Problem to solve
This exercise calls for retyping every line below exactly, with the images omitted.

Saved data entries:
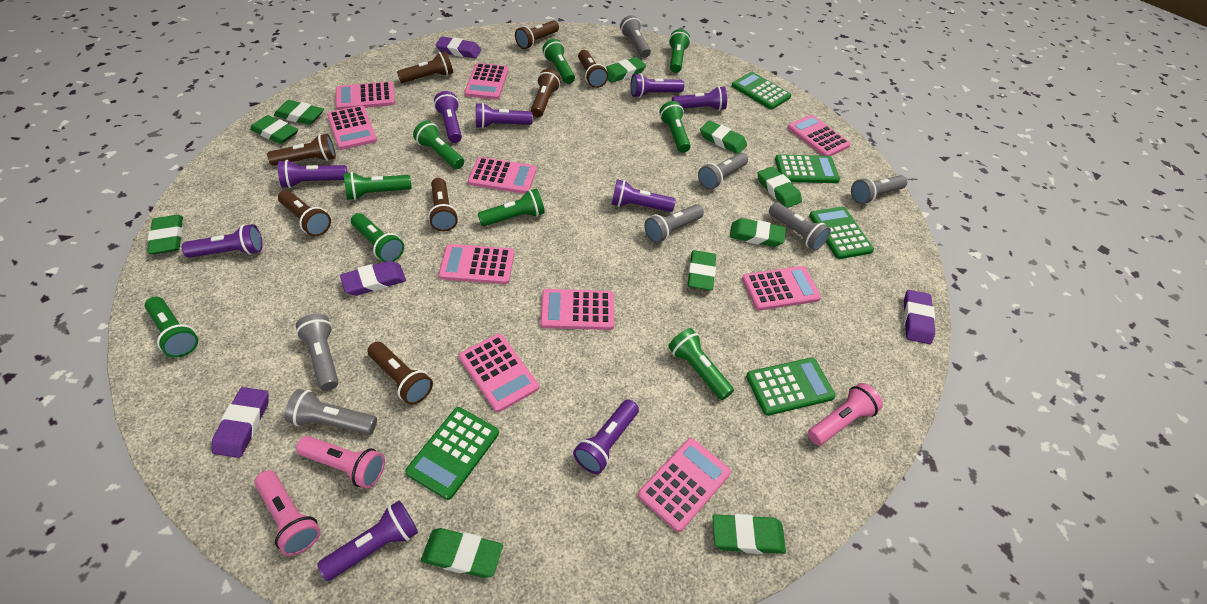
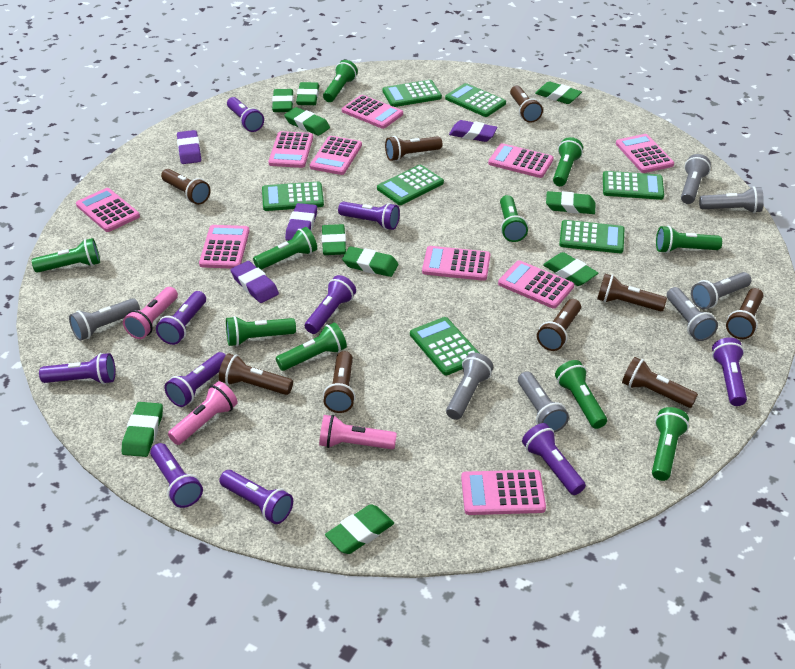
brown flashlight: 8 -> 9
green calculator: 5 -> 7
green flashlight: 9 -> 10
purple flashlight: 9 -> 10

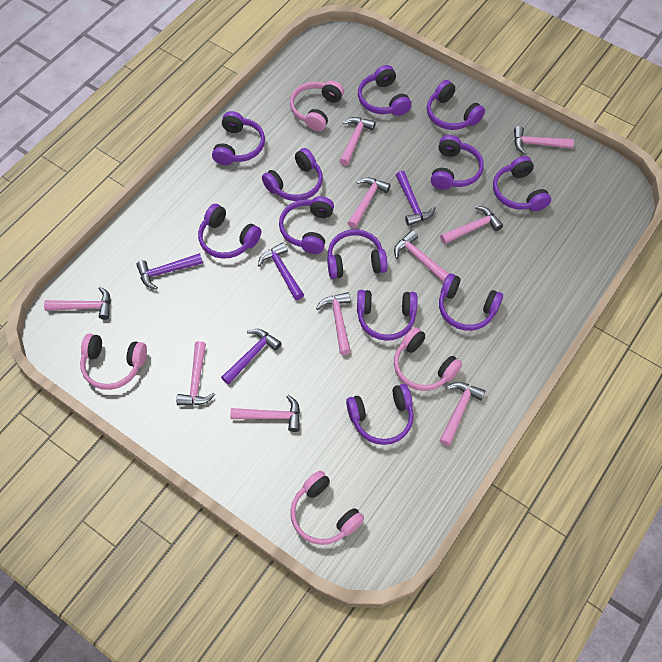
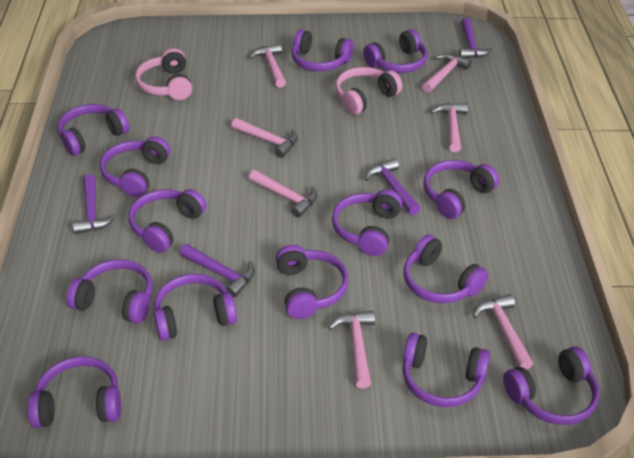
pink hammer: 10 -> 7
pink headphones: 4 -> 2
purple headphones: 12 -> 14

Result
brown flashlight: 8 -> 9
green calculator: 5 -> 7
green flashlight: 9 -> 10
purple flashlight: 9 -> 10

pink hammer: 10 -> 7
pink headphones: 4 -> 2
purple headphones: 12 -> 14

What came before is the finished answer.